◆ How to complete this task: Which lines in the records below contain the word "plus"? Copy each of them.

BEGIN Data shown

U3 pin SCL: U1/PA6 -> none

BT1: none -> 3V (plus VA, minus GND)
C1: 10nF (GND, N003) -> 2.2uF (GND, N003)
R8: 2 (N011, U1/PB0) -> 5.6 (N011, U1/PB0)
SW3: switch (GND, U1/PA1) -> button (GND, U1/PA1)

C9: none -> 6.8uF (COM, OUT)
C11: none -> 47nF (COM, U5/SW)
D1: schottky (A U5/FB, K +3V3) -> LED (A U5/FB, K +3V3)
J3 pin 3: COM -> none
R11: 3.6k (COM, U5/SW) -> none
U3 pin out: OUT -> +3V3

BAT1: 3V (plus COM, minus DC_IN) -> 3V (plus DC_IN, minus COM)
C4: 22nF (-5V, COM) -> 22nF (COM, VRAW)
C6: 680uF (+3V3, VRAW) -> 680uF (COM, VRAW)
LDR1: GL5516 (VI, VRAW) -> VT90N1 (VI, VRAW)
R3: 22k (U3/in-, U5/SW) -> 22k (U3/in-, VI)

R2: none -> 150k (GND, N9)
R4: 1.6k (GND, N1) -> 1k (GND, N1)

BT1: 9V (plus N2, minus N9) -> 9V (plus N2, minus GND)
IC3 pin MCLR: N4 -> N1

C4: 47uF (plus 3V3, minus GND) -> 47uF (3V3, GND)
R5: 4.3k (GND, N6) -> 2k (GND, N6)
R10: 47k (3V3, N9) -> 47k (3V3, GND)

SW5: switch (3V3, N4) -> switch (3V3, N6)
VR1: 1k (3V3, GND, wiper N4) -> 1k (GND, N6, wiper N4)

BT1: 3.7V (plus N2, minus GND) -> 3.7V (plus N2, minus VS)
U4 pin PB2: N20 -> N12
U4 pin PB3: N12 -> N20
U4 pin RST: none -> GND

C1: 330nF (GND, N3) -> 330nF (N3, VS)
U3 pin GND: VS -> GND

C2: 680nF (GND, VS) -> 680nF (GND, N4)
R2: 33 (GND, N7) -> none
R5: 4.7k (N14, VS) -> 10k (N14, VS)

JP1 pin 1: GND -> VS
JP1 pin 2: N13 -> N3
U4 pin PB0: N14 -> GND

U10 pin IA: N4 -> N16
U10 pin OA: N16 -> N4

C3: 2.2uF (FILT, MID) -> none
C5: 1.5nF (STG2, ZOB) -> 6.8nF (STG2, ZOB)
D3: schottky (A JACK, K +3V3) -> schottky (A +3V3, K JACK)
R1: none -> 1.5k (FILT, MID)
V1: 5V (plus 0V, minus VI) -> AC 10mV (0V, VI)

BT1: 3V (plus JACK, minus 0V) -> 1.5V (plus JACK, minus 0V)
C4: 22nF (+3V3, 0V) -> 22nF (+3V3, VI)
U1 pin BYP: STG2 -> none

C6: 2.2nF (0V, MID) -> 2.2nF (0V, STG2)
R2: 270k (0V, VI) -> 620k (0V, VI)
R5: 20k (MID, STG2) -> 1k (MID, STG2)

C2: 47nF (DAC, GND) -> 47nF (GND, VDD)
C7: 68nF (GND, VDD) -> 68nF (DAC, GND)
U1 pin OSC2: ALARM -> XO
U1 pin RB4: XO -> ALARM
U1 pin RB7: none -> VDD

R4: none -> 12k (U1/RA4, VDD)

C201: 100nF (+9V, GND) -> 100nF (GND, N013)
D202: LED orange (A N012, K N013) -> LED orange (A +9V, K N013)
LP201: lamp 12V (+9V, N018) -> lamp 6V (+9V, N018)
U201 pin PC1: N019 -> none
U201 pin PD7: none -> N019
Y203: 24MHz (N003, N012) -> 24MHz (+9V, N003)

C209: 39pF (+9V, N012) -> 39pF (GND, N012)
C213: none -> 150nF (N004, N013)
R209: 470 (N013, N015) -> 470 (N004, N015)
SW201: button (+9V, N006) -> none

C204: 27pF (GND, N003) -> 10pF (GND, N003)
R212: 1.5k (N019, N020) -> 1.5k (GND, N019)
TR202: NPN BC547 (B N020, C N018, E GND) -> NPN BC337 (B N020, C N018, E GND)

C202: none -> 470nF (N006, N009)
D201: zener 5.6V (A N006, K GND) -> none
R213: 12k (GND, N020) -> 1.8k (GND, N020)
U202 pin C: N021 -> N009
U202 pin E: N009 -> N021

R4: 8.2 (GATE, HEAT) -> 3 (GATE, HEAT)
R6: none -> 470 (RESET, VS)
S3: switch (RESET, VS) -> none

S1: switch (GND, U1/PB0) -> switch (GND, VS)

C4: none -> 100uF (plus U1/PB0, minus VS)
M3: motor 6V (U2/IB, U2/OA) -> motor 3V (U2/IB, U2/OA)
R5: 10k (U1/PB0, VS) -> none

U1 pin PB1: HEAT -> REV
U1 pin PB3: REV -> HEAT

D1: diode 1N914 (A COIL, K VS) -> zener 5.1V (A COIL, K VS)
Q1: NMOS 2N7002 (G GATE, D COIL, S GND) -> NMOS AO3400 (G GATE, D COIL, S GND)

END Data shown

◆ Completed task:
BT1: none -> 3V (plus VA, minus GND)
BAT1: 3V (plus COM, minus DC_IN) -> 3V (plus DC_IN, minus COM)
BT1: 9V (plus N2, minus N9) -> 9V (plus N2, minus GND)
C4: 47uF (plus 3V3, minus GND) -> 47uF (3V3, GND)
BT1: 3.7V (plus N2, minus GND) -> 3.7V (plus N2, minus VS)
V1: 5V (plus 0V, minus VI) -> AC 10mV (0V, VI)
BT1: 3V (plus JACK, minus 0V) -> 1.5V (plus JACK, minus 0V)
C4: none -> 100uF (plus U1/PB0, minus VS)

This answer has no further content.